*** Opening RECORDS PROVIDED ***
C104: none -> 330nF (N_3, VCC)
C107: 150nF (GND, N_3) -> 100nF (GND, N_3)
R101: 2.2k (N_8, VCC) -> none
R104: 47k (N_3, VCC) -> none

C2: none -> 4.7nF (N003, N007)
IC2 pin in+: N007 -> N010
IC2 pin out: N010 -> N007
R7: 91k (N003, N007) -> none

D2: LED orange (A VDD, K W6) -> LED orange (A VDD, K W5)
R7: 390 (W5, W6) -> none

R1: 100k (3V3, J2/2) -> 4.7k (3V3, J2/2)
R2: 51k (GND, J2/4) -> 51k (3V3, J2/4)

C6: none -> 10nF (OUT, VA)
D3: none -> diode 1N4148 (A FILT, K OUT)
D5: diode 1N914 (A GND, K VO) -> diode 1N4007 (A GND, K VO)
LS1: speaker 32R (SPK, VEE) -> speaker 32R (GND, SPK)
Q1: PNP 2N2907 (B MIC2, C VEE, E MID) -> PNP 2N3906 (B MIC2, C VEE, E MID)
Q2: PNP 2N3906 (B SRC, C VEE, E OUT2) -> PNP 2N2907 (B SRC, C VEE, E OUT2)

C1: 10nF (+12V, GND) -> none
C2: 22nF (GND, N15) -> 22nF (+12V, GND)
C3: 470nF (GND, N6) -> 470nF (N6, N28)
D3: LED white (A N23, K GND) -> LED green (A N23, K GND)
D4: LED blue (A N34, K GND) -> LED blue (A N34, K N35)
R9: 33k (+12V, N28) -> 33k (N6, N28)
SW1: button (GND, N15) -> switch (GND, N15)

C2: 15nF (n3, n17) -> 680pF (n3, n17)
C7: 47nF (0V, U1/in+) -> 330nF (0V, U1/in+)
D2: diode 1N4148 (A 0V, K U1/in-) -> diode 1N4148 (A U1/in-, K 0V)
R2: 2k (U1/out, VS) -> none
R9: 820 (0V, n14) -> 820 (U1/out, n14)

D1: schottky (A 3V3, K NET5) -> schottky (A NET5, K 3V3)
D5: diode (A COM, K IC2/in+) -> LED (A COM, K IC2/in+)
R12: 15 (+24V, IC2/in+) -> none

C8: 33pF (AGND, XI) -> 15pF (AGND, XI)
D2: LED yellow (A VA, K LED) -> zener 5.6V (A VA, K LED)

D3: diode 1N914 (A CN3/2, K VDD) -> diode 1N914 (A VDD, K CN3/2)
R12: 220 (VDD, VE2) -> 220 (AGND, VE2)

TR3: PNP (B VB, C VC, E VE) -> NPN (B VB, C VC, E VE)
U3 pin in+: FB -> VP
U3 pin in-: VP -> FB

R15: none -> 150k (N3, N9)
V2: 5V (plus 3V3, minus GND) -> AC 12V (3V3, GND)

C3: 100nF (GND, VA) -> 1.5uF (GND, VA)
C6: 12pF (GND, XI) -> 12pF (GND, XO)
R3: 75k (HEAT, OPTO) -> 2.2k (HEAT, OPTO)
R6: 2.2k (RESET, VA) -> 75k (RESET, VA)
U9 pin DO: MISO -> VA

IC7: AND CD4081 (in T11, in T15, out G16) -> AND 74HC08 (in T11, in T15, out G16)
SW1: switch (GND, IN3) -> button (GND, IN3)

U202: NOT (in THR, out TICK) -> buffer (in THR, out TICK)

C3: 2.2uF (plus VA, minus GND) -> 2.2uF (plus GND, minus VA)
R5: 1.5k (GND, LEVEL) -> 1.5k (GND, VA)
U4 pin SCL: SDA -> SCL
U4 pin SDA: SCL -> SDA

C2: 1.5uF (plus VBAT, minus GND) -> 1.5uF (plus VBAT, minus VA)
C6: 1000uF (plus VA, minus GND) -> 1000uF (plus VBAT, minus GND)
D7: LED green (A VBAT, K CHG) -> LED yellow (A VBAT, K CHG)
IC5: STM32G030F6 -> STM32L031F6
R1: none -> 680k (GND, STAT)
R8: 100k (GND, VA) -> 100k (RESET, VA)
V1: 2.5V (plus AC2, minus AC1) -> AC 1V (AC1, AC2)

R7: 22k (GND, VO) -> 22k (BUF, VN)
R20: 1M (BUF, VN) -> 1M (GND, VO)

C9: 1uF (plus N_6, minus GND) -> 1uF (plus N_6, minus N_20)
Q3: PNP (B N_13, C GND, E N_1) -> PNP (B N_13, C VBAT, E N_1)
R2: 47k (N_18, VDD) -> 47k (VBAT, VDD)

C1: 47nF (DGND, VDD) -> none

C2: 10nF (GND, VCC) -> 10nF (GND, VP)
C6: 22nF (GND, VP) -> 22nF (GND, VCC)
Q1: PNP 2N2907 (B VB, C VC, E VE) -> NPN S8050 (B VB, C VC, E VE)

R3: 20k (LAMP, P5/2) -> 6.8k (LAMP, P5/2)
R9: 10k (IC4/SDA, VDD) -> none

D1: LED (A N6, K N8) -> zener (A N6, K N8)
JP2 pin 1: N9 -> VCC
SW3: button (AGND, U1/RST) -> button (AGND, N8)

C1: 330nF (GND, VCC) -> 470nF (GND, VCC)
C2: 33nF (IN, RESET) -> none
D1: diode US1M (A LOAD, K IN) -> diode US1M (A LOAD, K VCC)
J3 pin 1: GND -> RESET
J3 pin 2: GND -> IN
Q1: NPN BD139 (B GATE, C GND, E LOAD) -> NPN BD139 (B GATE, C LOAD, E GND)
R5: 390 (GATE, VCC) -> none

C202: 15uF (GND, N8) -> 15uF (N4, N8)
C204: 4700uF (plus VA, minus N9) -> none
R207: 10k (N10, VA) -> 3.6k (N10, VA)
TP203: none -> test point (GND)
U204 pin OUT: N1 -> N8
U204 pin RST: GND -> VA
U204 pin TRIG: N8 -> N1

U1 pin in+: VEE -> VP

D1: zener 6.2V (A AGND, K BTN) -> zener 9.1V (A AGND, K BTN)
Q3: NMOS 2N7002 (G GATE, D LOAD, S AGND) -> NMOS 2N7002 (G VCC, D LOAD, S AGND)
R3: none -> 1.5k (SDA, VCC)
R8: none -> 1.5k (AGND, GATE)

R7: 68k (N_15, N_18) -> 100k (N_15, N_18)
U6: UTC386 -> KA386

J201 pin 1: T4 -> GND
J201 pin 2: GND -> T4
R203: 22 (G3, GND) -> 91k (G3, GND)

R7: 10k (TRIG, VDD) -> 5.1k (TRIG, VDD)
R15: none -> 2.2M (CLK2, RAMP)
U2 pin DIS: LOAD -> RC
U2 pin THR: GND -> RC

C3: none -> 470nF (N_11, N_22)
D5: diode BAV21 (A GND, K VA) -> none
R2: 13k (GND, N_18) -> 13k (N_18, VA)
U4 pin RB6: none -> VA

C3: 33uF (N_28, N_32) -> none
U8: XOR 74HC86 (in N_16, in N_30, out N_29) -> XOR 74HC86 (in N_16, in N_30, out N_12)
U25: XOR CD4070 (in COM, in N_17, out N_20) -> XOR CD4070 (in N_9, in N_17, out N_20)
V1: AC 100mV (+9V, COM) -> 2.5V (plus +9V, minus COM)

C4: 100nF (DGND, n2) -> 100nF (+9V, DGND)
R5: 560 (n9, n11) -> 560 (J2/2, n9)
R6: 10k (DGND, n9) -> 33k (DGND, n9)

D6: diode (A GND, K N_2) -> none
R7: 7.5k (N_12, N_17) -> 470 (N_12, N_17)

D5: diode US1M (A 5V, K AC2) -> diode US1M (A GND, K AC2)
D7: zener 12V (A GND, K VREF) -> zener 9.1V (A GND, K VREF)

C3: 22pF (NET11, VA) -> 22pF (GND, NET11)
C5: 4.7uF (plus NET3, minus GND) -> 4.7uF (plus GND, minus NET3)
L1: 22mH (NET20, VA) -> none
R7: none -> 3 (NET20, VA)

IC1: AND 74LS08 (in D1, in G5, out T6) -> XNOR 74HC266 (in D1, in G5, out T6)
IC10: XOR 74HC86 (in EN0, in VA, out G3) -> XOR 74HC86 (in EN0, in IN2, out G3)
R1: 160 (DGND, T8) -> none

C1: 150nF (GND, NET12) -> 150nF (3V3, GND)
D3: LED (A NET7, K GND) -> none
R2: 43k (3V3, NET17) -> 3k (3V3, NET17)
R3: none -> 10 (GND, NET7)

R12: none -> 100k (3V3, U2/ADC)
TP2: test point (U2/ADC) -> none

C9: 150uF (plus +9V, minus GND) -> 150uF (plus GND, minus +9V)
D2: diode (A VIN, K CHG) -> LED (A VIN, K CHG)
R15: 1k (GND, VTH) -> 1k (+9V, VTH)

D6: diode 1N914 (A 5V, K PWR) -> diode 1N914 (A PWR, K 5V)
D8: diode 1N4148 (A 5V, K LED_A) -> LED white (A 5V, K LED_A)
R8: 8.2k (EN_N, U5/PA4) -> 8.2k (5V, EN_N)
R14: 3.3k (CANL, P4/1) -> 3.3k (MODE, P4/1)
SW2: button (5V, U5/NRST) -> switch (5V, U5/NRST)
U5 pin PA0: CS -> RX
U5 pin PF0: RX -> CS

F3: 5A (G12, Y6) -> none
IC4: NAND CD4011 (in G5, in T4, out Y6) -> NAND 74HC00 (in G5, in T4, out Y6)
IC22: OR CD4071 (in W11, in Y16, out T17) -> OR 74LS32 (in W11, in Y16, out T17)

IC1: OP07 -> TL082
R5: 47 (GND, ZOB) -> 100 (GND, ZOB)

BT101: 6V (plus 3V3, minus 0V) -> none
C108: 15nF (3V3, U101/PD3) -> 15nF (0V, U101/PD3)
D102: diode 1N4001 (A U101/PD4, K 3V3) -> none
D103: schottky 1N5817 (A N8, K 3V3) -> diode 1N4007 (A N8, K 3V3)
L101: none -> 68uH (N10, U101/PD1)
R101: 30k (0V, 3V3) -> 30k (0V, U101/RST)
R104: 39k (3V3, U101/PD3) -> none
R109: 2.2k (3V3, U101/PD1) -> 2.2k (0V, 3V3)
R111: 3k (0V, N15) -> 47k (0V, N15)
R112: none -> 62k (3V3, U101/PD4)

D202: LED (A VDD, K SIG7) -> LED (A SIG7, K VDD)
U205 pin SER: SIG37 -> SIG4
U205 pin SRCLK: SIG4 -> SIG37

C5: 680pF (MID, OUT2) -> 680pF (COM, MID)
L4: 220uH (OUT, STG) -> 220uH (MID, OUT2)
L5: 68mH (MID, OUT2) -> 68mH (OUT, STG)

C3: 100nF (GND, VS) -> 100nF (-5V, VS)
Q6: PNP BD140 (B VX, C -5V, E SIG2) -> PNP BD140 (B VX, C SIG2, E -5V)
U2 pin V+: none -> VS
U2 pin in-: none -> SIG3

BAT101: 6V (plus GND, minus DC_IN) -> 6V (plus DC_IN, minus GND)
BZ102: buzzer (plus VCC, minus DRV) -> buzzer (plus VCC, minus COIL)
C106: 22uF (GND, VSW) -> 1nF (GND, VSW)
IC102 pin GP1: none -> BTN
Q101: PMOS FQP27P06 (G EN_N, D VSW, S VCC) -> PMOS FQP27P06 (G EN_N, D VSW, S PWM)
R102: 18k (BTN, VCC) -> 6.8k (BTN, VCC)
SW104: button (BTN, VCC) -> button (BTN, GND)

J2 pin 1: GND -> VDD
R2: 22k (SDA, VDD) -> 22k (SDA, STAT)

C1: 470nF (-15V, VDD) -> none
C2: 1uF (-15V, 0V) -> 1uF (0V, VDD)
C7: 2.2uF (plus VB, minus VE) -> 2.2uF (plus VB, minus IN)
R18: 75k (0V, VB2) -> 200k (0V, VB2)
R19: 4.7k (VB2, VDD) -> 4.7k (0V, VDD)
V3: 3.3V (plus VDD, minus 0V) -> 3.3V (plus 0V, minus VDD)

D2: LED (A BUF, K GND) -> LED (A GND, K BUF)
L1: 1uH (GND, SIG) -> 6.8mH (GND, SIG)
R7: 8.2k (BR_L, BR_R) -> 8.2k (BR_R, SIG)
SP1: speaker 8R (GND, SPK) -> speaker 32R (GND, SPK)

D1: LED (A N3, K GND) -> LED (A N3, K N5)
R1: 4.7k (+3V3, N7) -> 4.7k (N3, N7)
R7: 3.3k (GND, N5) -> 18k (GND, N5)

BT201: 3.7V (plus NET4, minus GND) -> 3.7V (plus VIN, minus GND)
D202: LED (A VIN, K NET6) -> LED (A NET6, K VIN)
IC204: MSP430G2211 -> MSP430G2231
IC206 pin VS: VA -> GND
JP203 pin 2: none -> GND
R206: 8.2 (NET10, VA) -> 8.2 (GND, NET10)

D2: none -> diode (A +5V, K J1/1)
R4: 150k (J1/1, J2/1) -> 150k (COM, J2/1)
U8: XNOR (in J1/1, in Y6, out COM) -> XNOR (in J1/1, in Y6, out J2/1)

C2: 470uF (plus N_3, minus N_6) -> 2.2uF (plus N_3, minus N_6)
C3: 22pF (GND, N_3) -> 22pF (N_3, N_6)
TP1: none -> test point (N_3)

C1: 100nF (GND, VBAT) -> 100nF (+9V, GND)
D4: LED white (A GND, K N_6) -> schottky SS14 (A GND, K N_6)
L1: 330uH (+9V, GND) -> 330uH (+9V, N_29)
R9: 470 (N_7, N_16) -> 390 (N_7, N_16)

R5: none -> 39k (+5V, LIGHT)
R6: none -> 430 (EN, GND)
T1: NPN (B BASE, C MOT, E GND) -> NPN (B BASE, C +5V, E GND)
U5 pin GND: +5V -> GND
*** Closing RECORDS PROVIDED ***
▸ WORK INSTRUCTIONS: Lines with the string "DGND": pick each one out of the material and return it.

▸ WRITTEN ANSWER:
C1: 47nF (DGND, VDD) -> none
C4: 100nF (DGND, n2) -> 100nF (+9V, DGND)
R6: 10k (DGND, n9) -> 33k (DGND, n9)
R1: 160 (DGND, T8) -> none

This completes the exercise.